**Exercise goal:** Begin at the line containing "(571, 260) = (687, 532): pink" in the data below and go on through the line containing "(717, 273) = (723, 625): orange", repeating each line exactly; include both ends and no other line.

**Given records:**
● ● ● ● ● ● ●

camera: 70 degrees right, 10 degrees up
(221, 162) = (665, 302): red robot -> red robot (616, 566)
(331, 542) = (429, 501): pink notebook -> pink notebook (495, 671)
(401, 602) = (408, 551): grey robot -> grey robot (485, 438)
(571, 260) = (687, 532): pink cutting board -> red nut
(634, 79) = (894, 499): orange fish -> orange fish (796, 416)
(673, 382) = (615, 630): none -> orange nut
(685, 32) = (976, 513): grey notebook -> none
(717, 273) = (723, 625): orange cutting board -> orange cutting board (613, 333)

● ● ● ● ● ● ●

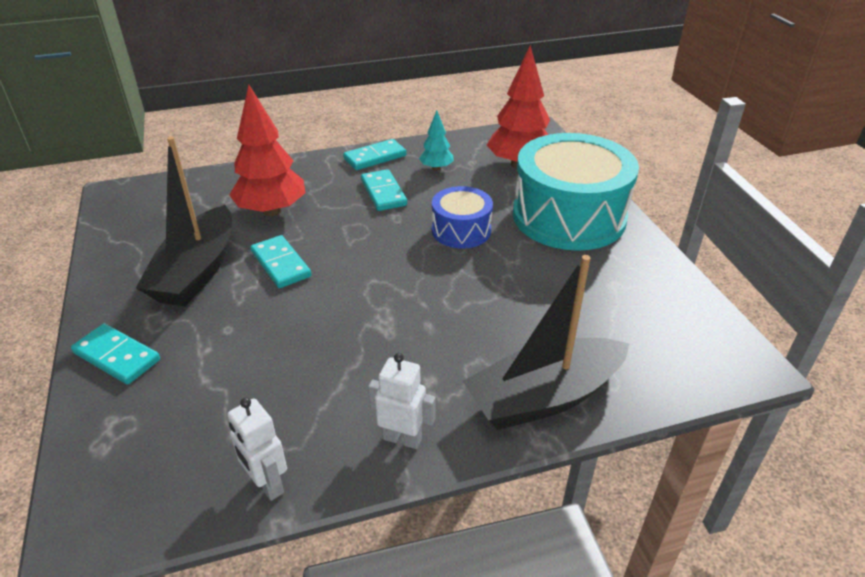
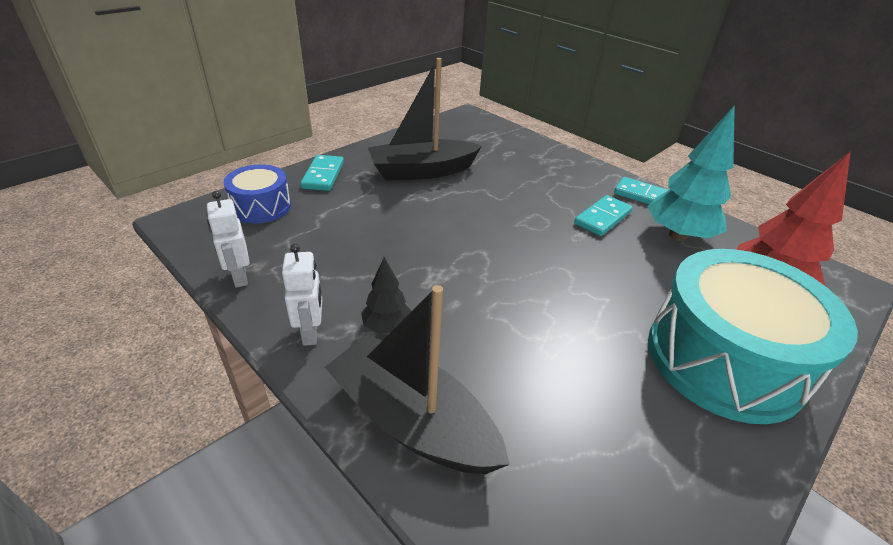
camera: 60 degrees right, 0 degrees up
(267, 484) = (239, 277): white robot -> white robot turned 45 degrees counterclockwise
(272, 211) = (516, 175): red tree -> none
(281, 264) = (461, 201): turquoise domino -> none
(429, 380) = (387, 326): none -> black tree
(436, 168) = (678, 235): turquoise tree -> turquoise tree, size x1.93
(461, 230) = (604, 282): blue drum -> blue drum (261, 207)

● ● ● ● ● ● ●

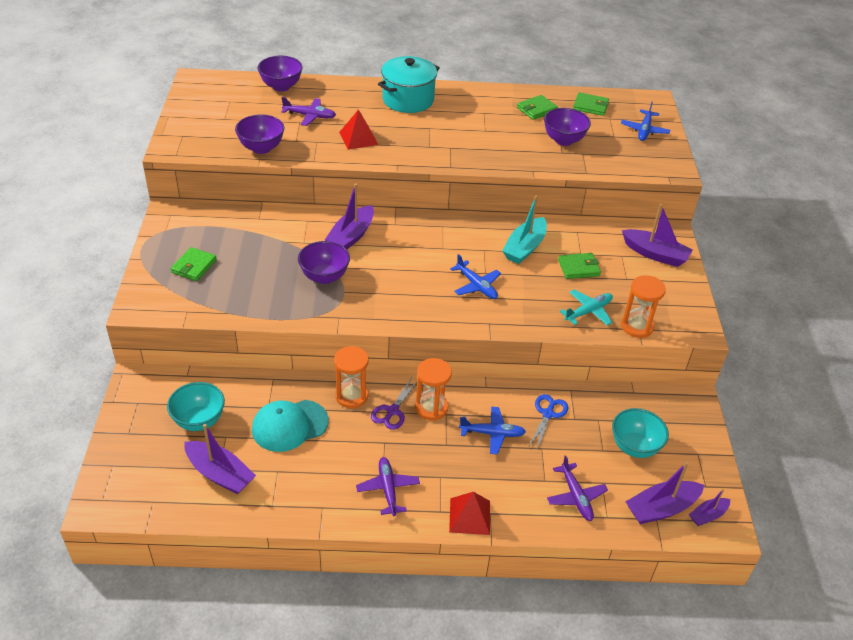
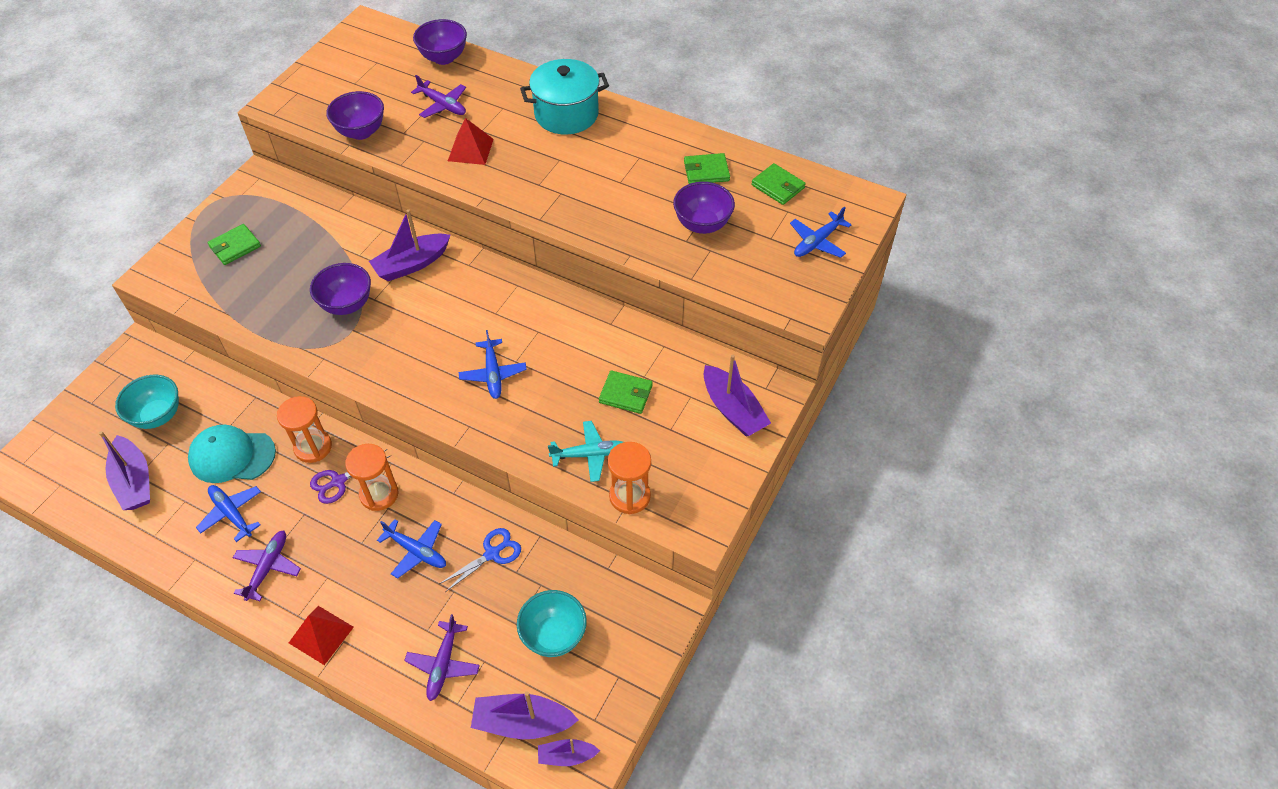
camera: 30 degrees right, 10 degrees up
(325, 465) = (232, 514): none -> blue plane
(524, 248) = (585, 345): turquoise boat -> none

● ● ● ● ● ● ●

**Exercise output:**
(571, 260) = (687, 532): pink cutting board -> red nut
(634, 79) = (894, 499): orange fish -> orange fish (796, 416)
(673, 382) = (615, 630): none -> orange nut
(685, 32) = (976, 513): grey notebook -> none
(717, 273) = (723, 625): orange cutting board -> orange cutting board (613, 333)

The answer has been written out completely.